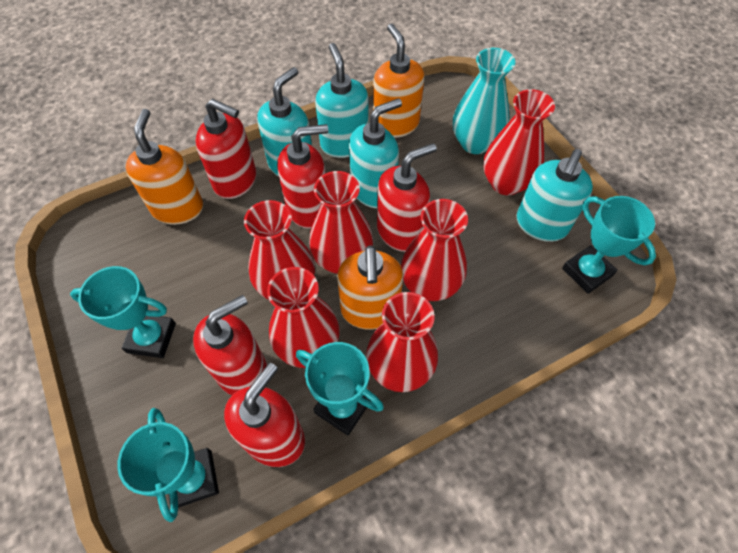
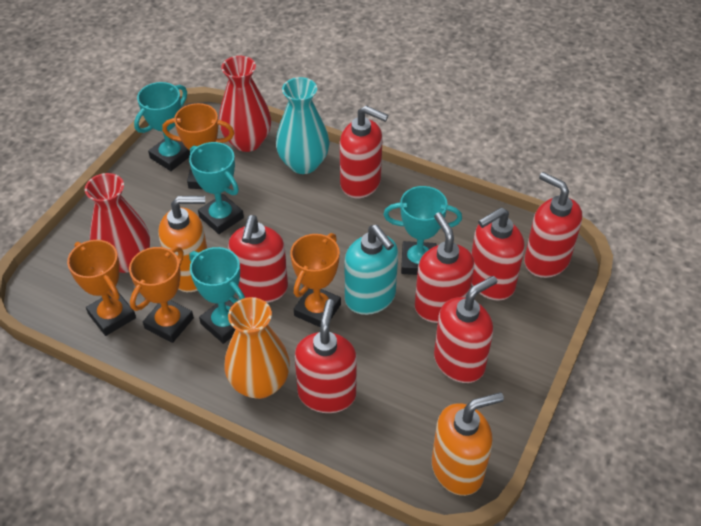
orange soap dispenser: 3 -> 2
orange trophy: 0 -> 4
orange vase: 0 -> 1
red soap dispenser: 5 -> 7
red vase: 6 -> 2
turquoise soap dispenser: 4 -> 1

● ABOUT THIS TASK
A faithful copy of all the records is required, with the pictures left out.

● ANSWER FOR THE TASK
orange soap dispenser: 3 -> 2
orange trophy: 0 -> 4
orange vase: 0 -> 1
red soap dispenser: 5 -> 7
red vase: 6 -> 2
turquoise soap dispenser: 4 -> 1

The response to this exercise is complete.